Instructions for the task.
Copy every entry below verbatim, except for images.

Source data:
*** Block opens ***

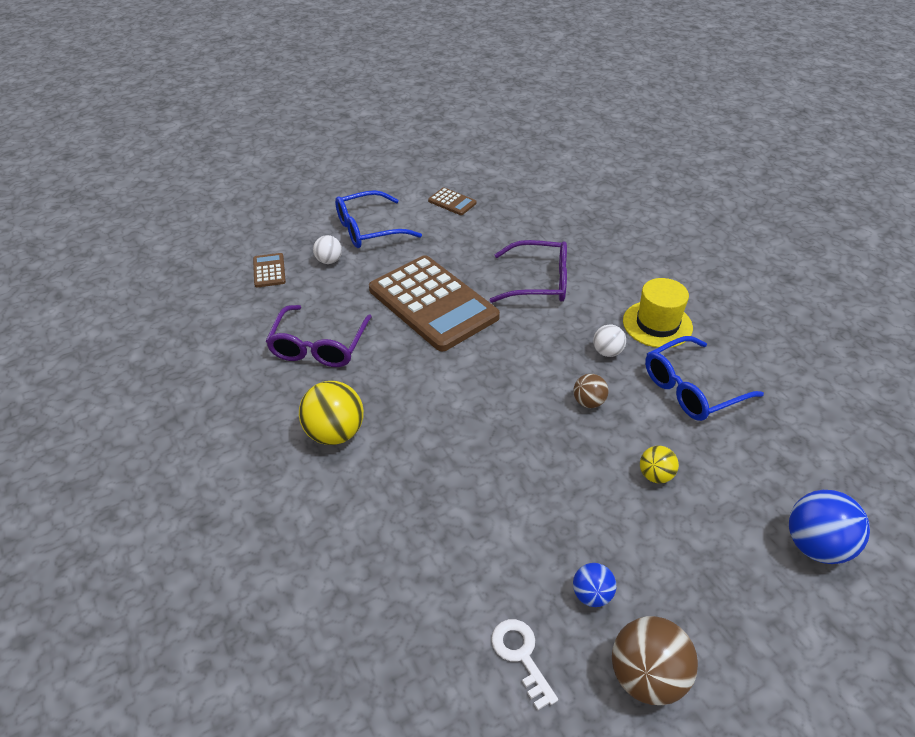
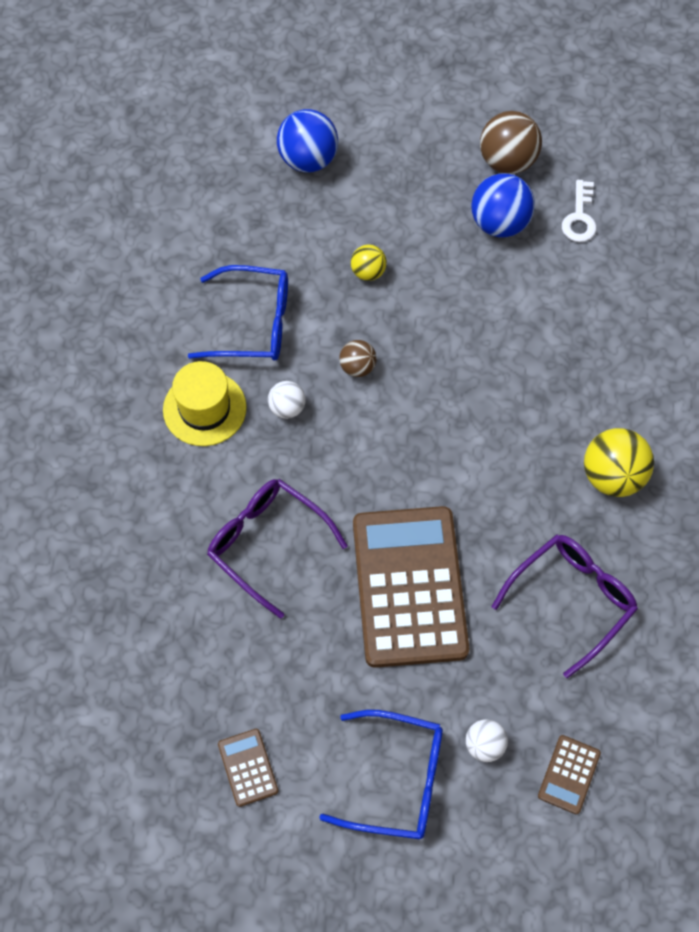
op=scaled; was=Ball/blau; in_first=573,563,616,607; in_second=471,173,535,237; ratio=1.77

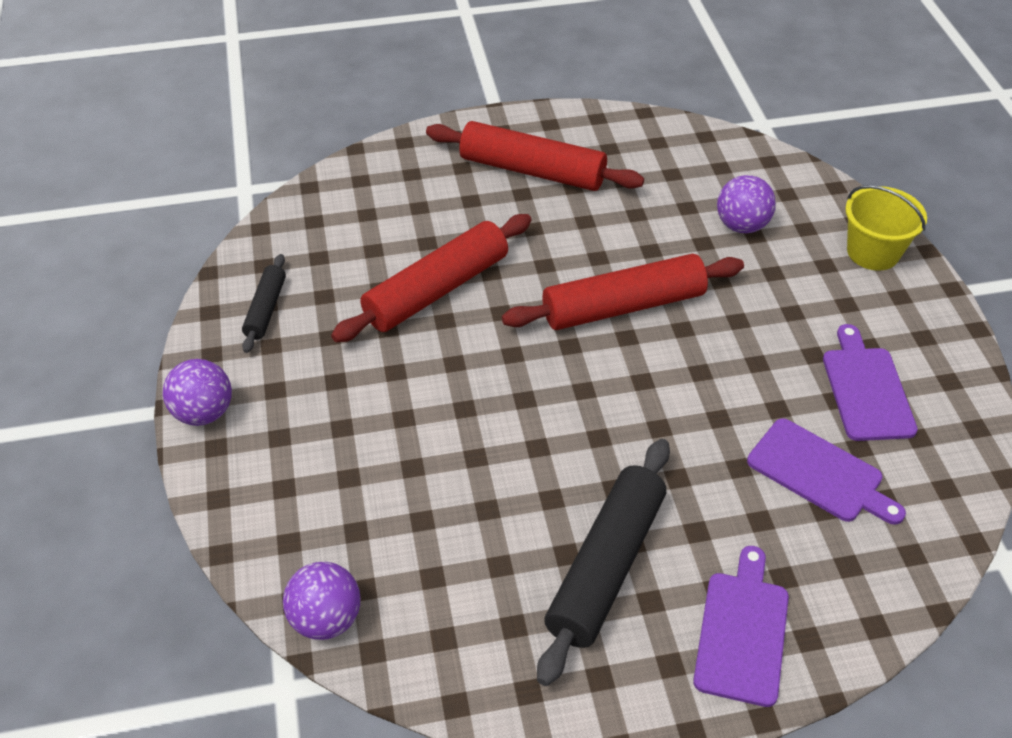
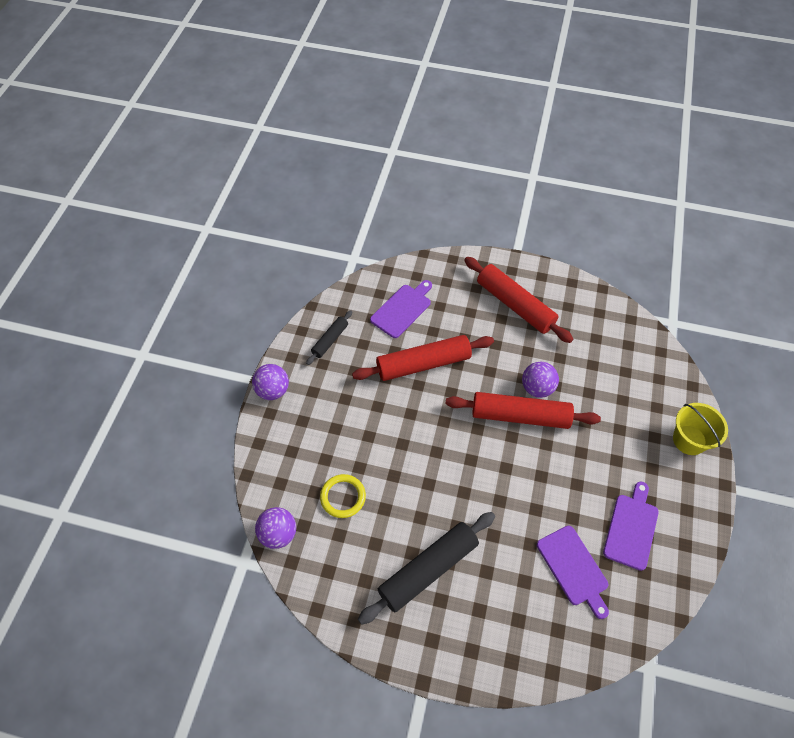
op=new; now=Ring/gelb; in_second=320,474,366,518
op=shifted; was=Schneidebrett/lila; in_first=693,546,789,707; in_second=370,280,432,338
op=shifted; was=Ball/lila; in_first=717,175,776,233; in_second=522,362,559,398

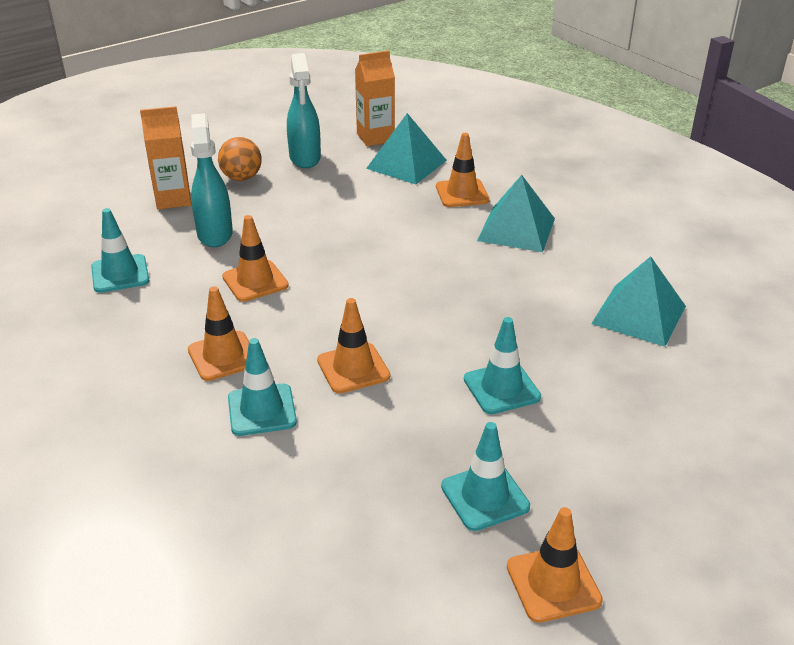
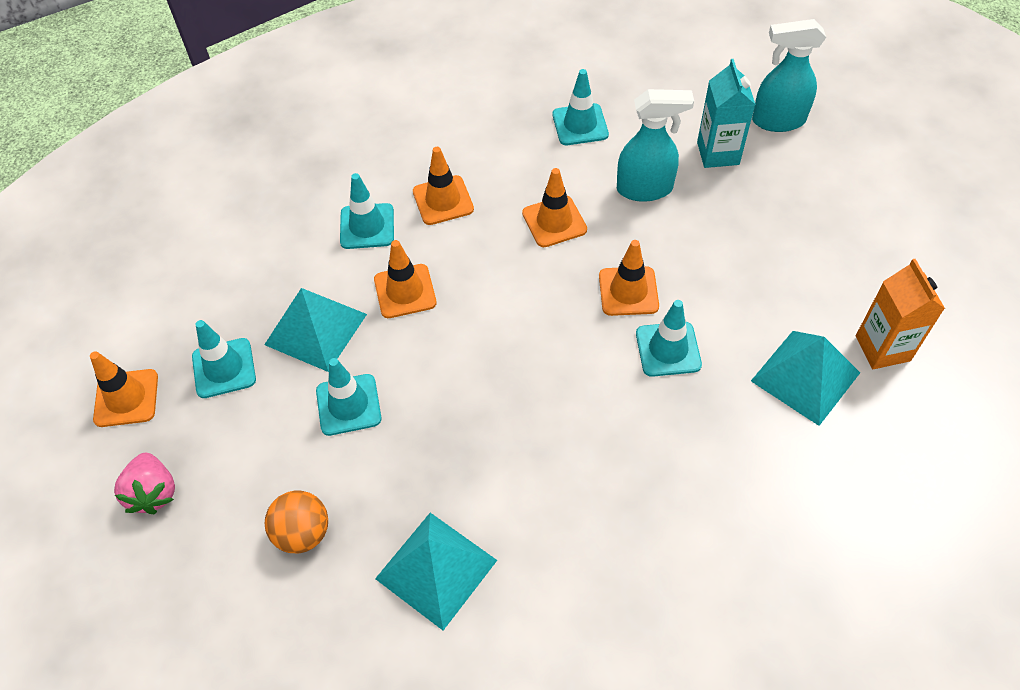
op=new; now=Erdbeere/rosa; in_second=114,453,175,514
op=new; now=Leitkegel/türkis; in_second=636,300,702,377
op=shifted; was=Ball/orange; in_first=218,137,262,181; in_second=265,491,328,553
op=shifted; was=Sprühflasche/türkis; in_first=287,53,321,168; in_second=752,19,826,132
op=shifted; was=Leitkegel/orange; in_first=436,133,490,207; in_second=599,240,659,316
op=shifted; was=Pyramide/türkis; in_first=477,175,555,252; in_second=264,288,367,372
op=repainted; was=Getränkekarton/orange; now=Getränkekarton/türkis; in_first=140,106,191,209; in_second=697,59,756,168

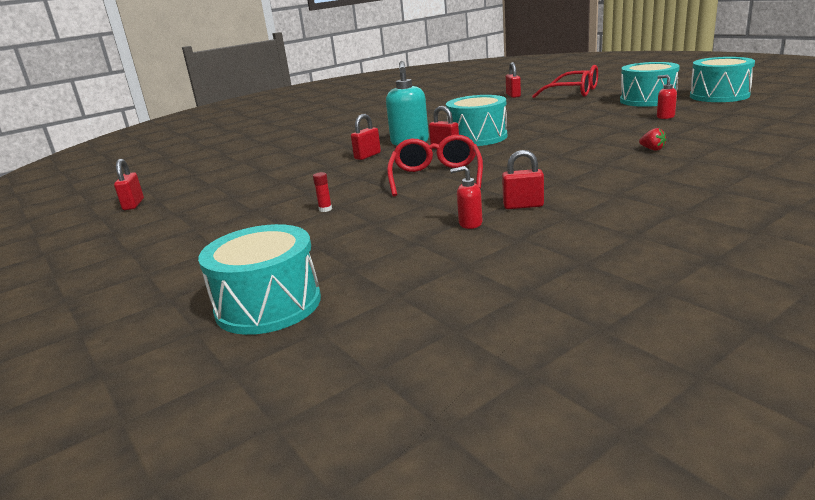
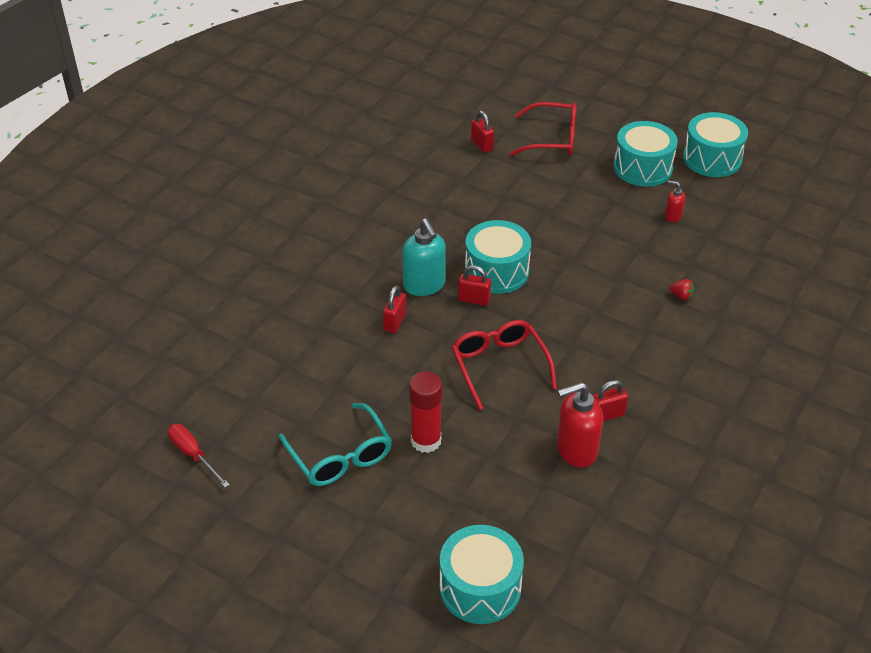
op=new; now=Brille/türkis; in_second=279,403,392,486
op=swapped; was=Vorhängeschloss/rot; now=Schraubenzieher/rot; in_first=114,159,144,210; in_second=168,424,230,488
op=scaled; was=Klebestift/rot; in_first=313,172,332,212; in_second=409,372,442,453; ratio=2.43
op=scaled; was=Seifenspender/rot; in_first=450,166,482,229; in_second=557,382,603,468; ratio=1.95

*** Block closes ***

Exercise answer.
op=scaled; was=Ball/blau; in_first=573,563,616,607; in_second=471,173,535,237; ratio=1.77

op=new; now=Ring/gelb; in_second=320,474,366,518
op=shifted; was=Schneidebrett/lila; in_first=693,546,789,707; in_second=370,280,432,338
op=shifted; was=Ball/lila; in_first=717,175,776,233; in_second=522,362,559,398

op=new; now=Erdbeere/rosa; in_second=114,453,175,514
op=new; now=Leitkegel/türkis; in_second=636,300,702,377
op=shifted; was=Ball/orange; in_first=218,137,262,181; in_second=265,491,328,553
op=shifted; was=Sprühflasche/türkis; in_first=287,53,321,168; in_second=752,19,826,132
op=shifted; was=Leitkegel/orange; in_first=436,133,490,207; in_second=599,240,659,316
op=shifted; was=Pyramide/türkis; in_first=477,175,555,252; in_second=264,288,367,372
op=repainted; was=Getränkekarton/orange; now=Getränkekarton/türkis; in_first=140,106,191,209; in_second=697,59,756,168

op=new; now=Brille/türkis; in_second=279,403,392,486
op=swapped; was=Vorhängeschloss/rot; now=Schraubenzieher/rot; in_first=114,159,144,210; in_second=168,424,230,488
op=scaled; was=Klebestift/rot; in_first=313,172,332,212; in_second=409,372,442,453; ratio=2.43
op=scaled; was=Seifenspender/rot; in_first=450,166,482,229; in_second=557,382,603,468; ratio=1.95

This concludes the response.